Start of The records

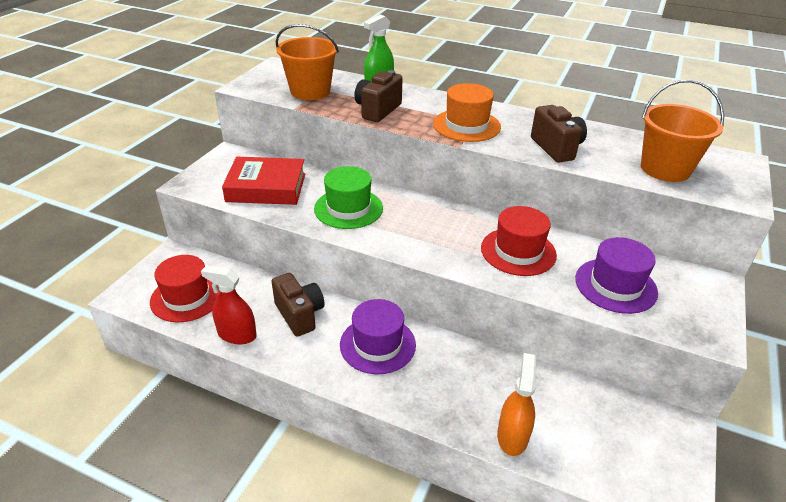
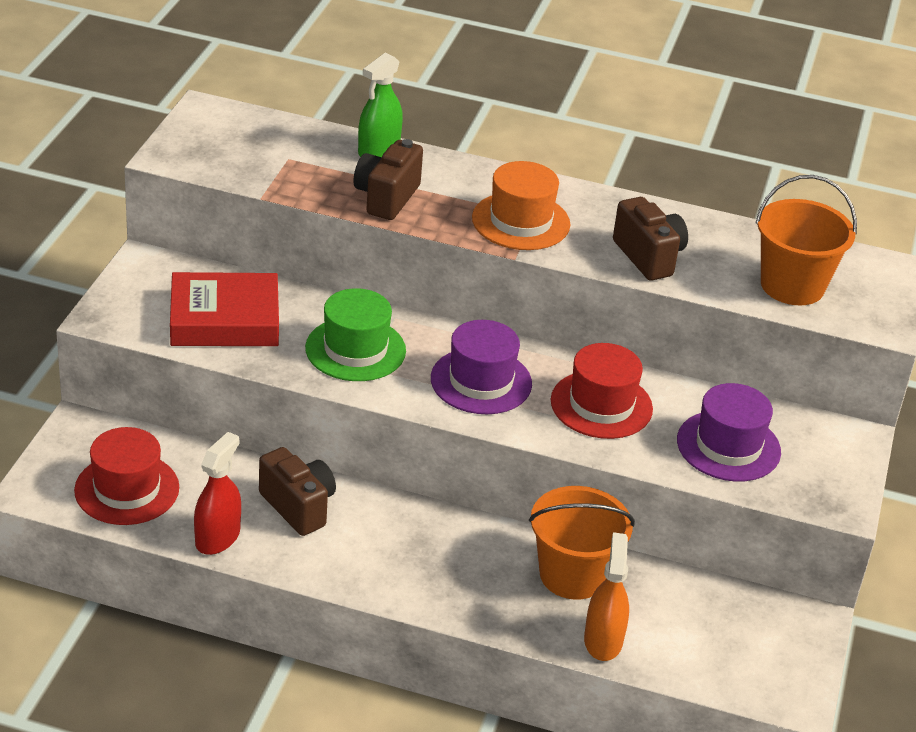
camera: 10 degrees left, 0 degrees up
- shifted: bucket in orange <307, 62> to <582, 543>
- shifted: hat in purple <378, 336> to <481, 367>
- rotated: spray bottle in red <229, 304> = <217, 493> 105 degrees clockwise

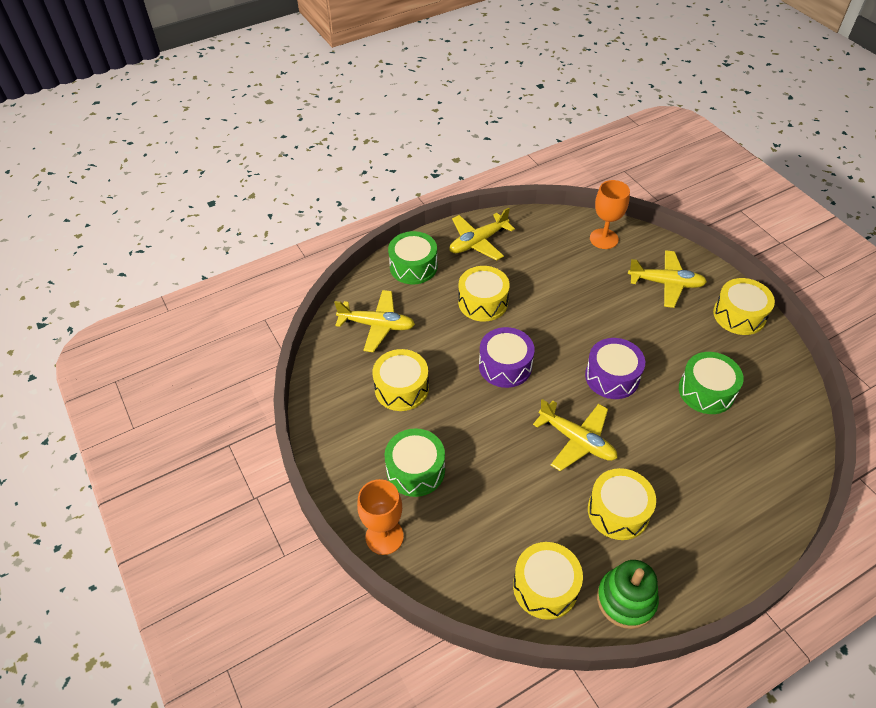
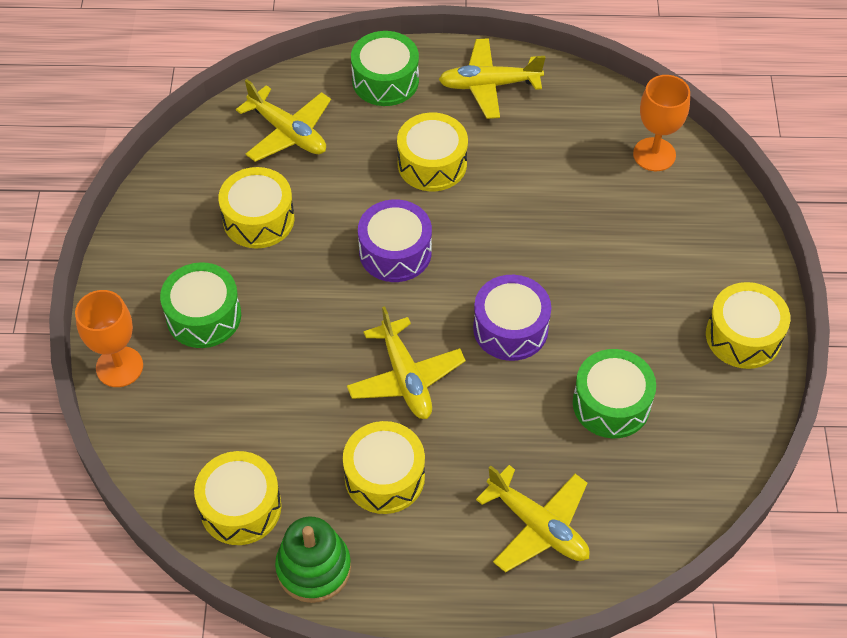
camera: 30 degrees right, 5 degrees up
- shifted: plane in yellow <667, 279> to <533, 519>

End of The records

** What you will do **
Please print every record exactly, leaving out the pictures.

** Output for this exercise **
camera: 10 degrees left, 0 degrees up
- shifted: bucket in orange <307, 62> to <582, 543>
- shifted: hat in purple <378, 336> to <481, 367>
- rotated: spray bottle in red <229, 304> = <217, 493> 105 degrees clockwise

camera: 30 degrees right, 5 degrees up
- shifted: plane in yellow <667, 279> to <533, 519>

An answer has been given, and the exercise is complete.